Extracted records:

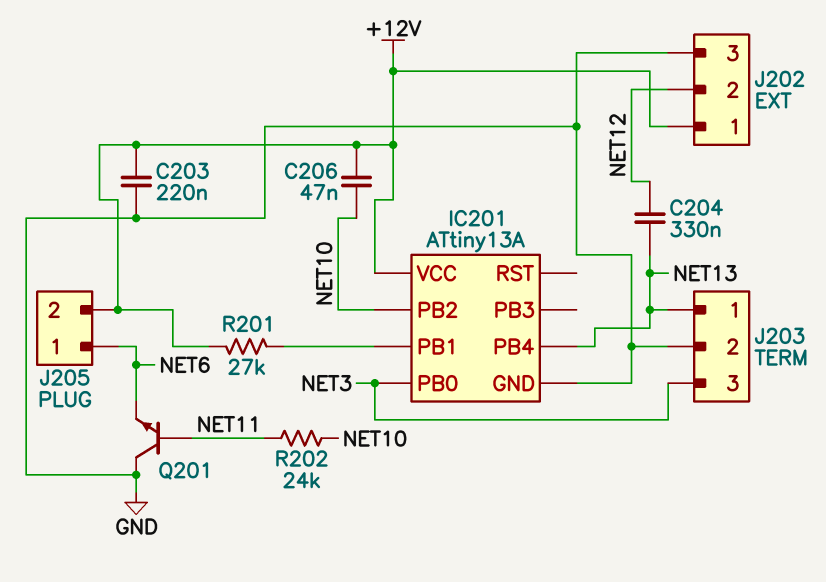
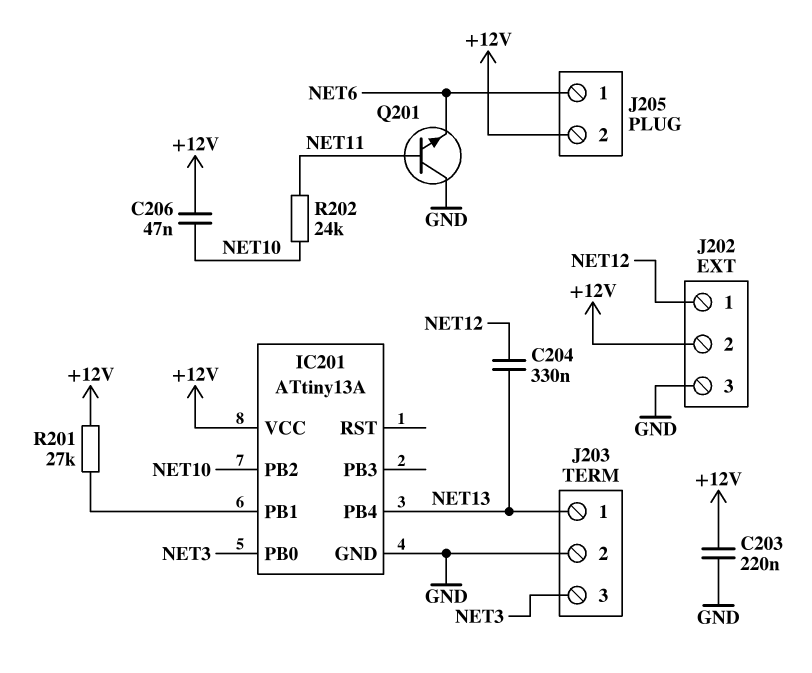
J202 pin 1: +12V -> NET12
J202 pin 2: NET12 -> +12V

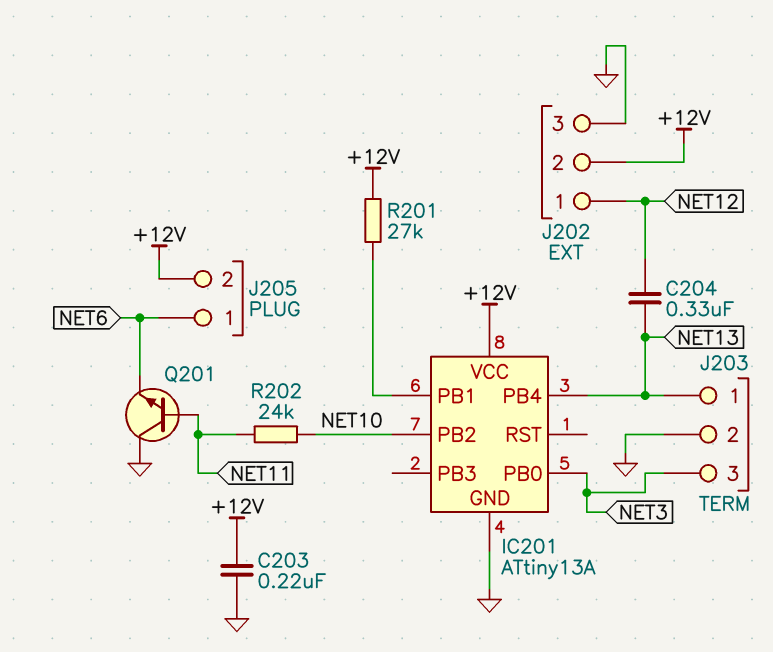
C206: 47nF (+12V, NET10) -> none

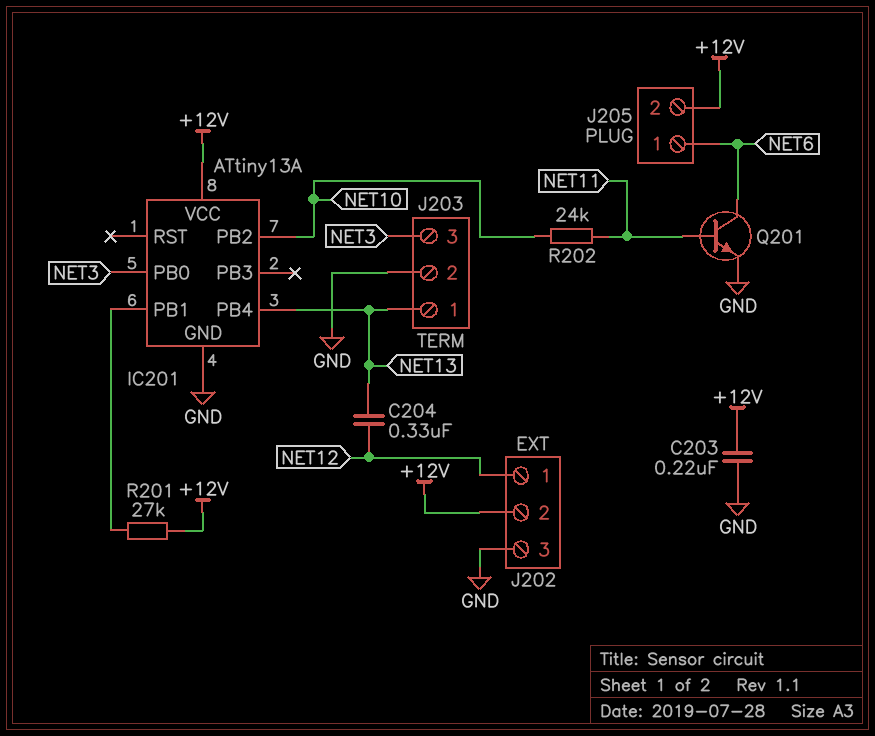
Q201: NPN (B NET11, C GND, E NET6) -> NPN (B NET11, C NET6, E GND)

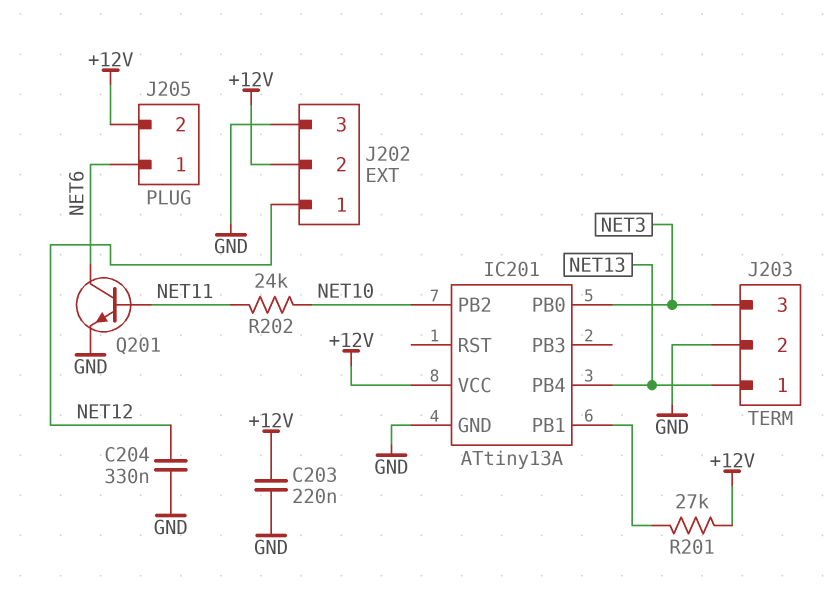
C204: 330nF (NET12, NET13) -> 330nF (GND, NET12)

What to produce: Wherever a picture appears in the records, omit it, and transcribe everything else exactly.

Solved problem:
J202 pin 1: +12V -> NET12
J202 pin 2: NET12 -> +12V

C206: 47nF (+12V, NET10) -> none

Q201: NPN (B NET11, C GND, E NET6) -> NPN (B NET11, C NET6, E GND)

C204: 330nF (NET12, NET13) -> 330nF (GND, NET12)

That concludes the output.